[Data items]

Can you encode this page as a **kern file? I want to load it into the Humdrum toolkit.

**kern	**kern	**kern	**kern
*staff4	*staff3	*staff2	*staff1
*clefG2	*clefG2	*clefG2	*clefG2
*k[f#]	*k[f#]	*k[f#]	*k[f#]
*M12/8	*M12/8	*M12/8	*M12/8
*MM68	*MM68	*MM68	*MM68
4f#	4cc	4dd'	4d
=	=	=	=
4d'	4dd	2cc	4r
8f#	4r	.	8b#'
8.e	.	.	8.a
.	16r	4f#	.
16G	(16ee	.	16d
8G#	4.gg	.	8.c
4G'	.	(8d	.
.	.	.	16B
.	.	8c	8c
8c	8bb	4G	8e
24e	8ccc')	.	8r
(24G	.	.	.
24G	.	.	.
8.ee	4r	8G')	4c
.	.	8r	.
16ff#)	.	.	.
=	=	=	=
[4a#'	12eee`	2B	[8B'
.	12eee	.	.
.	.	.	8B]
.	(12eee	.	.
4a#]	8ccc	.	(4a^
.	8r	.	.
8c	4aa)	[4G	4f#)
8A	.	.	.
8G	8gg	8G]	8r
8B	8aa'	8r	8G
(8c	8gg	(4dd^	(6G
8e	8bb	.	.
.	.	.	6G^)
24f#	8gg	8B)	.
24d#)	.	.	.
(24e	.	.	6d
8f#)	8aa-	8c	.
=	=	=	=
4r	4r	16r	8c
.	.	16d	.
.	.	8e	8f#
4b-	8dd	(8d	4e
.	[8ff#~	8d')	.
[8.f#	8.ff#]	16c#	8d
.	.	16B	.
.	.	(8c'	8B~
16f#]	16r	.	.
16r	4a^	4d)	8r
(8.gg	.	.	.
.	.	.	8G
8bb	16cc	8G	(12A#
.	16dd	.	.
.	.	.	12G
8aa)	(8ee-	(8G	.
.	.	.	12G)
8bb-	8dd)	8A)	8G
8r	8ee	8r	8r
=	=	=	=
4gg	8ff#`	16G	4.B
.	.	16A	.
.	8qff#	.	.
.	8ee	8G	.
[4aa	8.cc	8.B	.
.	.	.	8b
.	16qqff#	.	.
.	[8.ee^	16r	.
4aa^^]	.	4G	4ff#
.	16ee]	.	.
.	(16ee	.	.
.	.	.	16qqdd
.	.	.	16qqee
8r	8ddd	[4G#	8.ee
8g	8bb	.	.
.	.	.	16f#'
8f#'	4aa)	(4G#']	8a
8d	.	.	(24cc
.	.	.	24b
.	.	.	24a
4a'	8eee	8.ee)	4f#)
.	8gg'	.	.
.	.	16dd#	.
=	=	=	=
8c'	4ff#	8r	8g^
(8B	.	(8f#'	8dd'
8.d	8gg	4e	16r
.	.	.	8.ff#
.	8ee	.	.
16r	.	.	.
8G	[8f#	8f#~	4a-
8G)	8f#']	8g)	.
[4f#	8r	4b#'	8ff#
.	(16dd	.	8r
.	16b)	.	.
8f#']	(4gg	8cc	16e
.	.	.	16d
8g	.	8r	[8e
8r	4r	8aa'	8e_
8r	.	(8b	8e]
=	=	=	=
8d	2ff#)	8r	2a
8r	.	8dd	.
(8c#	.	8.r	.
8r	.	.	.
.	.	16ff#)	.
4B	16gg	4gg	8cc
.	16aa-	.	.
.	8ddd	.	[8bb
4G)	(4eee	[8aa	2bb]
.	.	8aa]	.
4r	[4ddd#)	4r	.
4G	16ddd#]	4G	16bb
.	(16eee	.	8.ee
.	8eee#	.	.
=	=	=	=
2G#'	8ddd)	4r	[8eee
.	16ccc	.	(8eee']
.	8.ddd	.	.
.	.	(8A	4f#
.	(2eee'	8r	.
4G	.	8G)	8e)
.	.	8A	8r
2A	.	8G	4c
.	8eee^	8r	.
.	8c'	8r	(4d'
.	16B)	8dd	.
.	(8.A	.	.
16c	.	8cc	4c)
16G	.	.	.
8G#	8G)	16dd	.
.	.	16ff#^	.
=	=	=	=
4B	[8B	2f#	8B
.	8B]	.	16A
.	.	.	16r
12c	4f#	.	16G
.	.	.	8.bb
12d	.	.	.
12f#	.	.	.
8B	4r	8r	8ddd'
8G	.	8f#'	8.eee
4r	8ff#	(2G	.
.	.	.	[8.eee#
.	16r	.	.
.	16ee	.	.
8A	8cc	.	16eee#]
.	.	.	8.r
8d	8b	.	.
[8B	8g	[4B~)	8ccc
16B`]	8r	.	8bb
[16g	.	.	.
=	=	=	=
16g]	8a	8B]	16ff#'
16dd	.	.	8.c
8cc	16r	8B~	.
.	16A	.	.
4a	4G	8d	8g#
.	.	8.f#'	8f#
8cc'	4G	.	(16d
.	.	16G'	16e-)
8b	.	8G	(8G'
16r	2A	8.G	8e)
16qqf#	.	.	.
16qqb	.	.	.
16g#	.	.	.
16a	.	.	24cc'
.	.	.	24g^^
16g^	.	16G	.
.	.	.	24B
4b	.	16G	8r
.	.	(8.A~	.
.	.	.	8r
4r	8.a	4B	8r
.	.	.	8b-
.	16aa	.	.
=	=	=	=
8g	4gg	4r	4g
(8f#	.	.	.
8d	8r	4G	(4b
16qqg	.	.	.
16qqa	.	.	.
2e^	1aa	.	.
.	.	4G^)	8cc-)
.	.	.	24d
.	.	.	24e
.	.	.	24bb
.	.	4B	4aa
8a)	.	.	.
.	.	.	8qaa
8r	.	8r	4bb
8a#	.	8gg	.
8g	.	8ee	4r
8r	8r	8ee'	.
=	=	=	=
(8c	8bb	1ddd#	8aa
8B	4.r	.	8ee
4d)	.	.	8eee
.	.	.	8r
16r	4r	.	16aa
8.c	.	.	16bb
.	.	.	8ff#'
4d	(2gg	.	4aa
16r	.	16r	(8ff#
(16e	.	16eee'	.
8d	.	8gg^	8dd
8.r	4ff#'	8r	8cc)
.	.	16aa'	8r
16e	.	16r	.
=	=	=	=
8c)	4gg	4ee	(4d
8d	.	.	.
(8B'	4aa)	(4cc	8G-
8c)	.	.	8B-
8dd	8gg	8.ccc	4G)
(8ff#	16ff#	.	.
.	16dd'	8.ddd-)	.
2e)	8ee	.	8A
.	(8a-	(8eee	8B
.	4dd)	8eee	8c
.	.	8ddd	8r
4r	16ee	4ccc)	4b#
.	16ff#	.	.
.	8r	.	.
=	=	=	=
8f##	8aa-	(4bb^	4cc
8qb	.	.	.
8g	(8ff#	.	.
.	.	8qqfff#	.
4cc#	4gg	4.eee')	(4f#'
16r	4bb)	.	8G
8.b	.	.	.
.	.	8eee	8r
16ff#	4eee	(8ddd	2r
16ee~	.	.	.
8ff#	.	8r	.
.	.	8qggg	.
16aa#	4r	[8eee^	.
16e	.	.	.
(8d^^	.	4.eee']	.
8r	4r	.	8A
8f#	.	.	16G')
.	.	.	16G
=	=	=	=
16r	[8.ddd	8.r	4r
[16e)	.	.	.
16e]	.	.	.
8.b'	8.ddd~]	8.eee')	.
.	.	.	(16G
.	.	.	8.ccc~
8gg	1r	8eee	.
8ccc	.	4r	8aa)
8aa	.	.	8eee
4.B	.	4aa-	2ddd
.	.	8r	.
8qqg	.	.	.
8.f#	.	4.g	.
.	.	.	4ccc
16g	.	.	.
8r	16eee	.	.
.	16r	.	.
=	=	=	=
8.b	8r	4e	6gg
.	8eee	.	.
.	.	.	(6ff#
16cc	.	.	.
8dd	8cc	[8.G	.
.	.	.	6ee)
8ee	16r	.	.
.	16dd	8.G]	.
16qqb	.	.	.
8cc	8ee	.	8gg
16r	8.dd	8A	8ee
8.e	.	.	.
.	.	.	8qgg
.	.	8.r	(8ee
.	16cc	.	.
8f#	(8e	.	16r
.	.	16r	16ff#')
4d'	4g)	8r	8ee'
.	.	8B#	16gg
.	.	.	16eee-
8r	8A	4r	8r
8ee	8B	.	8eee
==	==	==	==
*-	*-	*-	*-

▶ WRITTEN EXERCISE: Find each line in the material above that contains the string "kern", and copy those lines.

▶ WRITTEN RESPONSE:
Can you encode this page as a **kern file? I want to load it into the Humdrum toolkit.
**kern	**kern	**kern	**kern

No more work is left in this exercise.